Task to carry out –
Copy every line of the data in which the word "brown" occurs.

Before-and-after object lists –
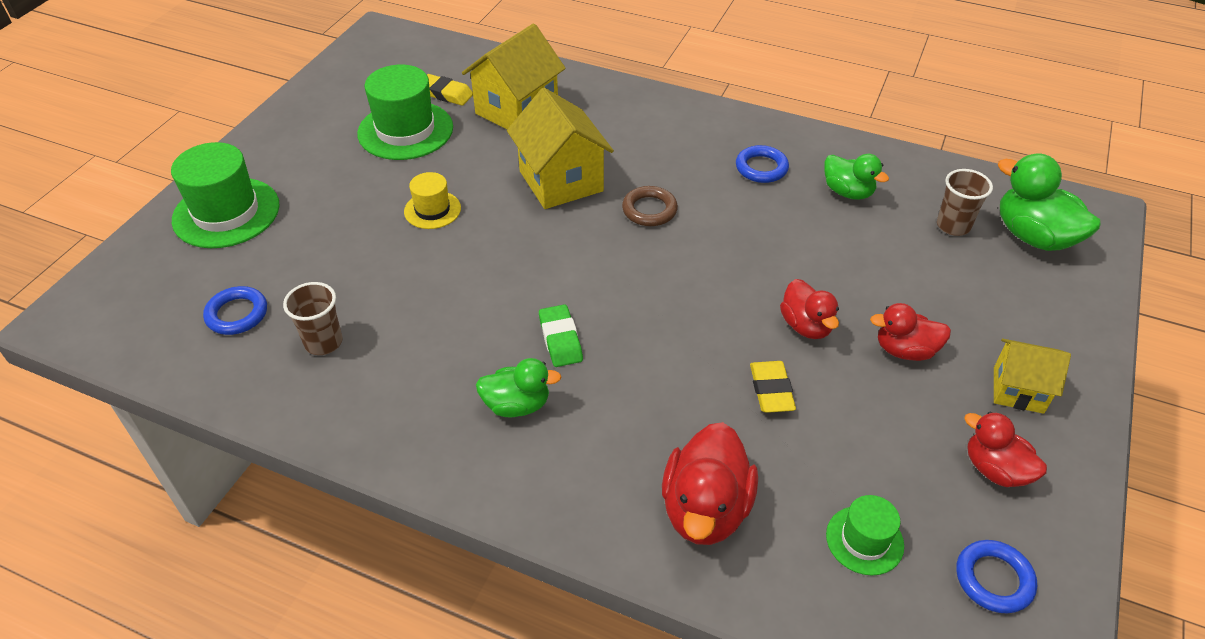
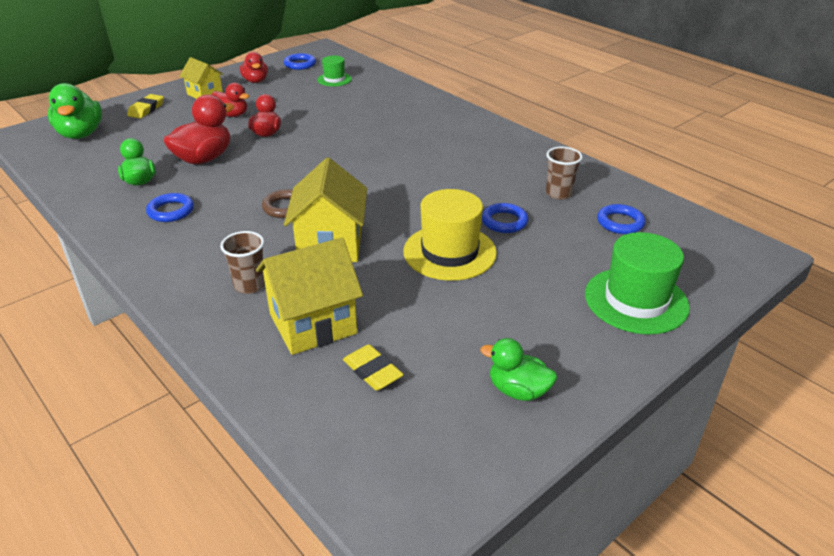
camera: 155 degrees left, 10 degrees down
green hat [357,65,453,160] -> none
yellow hat [404,172,461,229] -> yellow hat [403,189,497,281], size x1.83
green duck [476,358,561,417] -> green duck moved to [480,338,557,401]
green eraser [539,304,583,367] -> none
red duck [662,422,758,545] -> red duck moved to [163,94,234,164]
yellow eraser [750,361,796,413] -> yellow eraser moved to [127,94,164,119]
brown cup [937,169,993,236] -> brown cup moved to [220,231,265,294]
none -> blue ring [482,203,528,233]

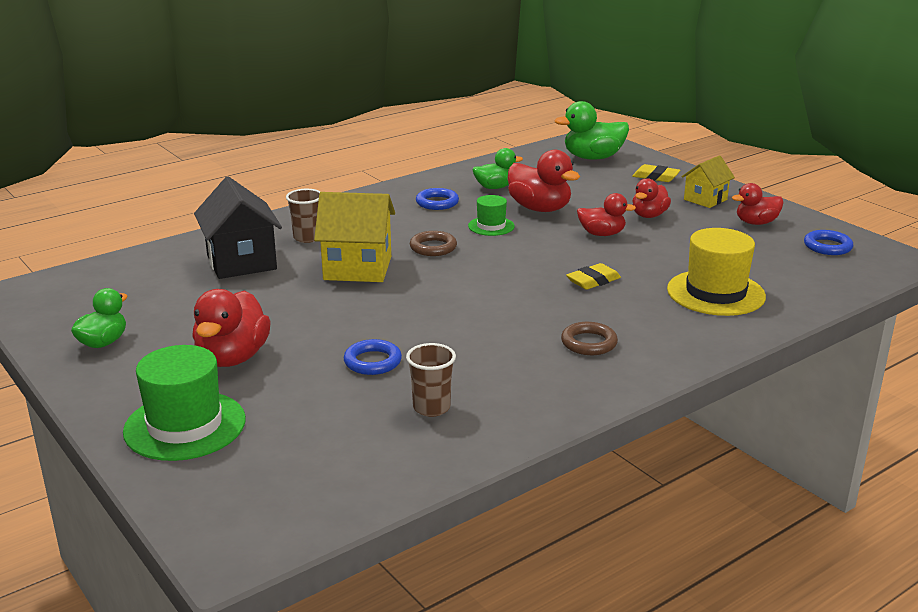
camera: 95 degrees right, 10 degrees down
yellow house [256,237,363,355] -> black house [194,177,282,279]
green hat [317,56,352,86] -> green hat moved to [468,195,515,236]
yellow eraser [343,344,404,391] -> yellow eraser moved to [566,263,621,290]
yellow hat [403,189,497,281] -> yellow hat moved to [667,228,766,316]
blue ring [597,204,645,234] -> none
none -> red duck [192,289,271,367]
none -> brown ring [561,322,618,355]

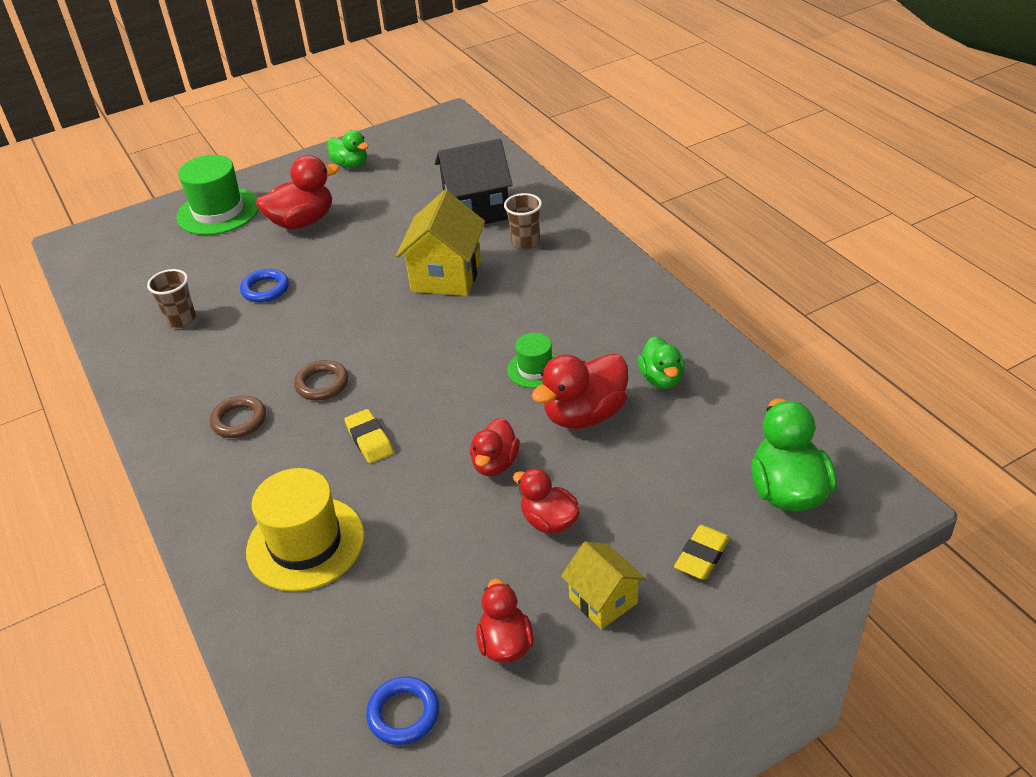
camera: 100 degrees right, 15 degrees up
red duck [192,289,271,367] -> red duck turned 135 degrees clockwise [256,155,339,229]
brown ring [410,231,457,256] -> brown ring moved to [294,360,348,400]
blue ring [416,188,459,210] -> none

Solution to the exercise –
brown cup [937,169,993,236] -> brown cup moved to [220,231,265,294]
none -> brown ring [561,322,618,355]
brown ring [410,231,457,256] -> brown ring moved to [294,360,348,400]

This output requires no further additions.